- OBJECTIF:
Réécrivez le matériel ci-dessous en remplaçant « coffee table » par « side table » partout, sans rien modifier d'autre, et omettez les images dans votre réponse, s'il vous plaît.

- JEU DE DONNÉES:
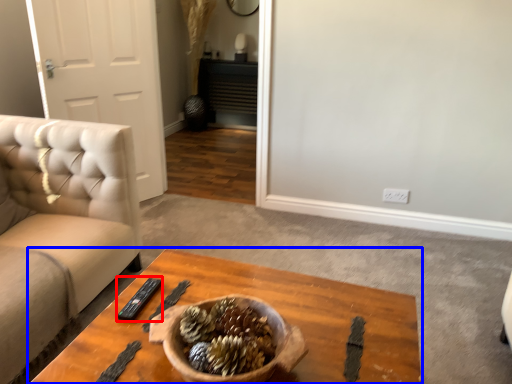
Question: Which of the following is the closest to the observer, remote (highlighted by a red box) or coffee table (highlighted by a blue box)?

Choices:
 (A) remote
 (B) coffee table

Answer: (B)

- RÉPONSE ATTENDUE:
Question: Which of the following is the closest to the observer, remote (highlighted by a red box) or side table (highlighted by a blue box)?

Choices:
 (A) remote
 (B) side table

Answer: (B)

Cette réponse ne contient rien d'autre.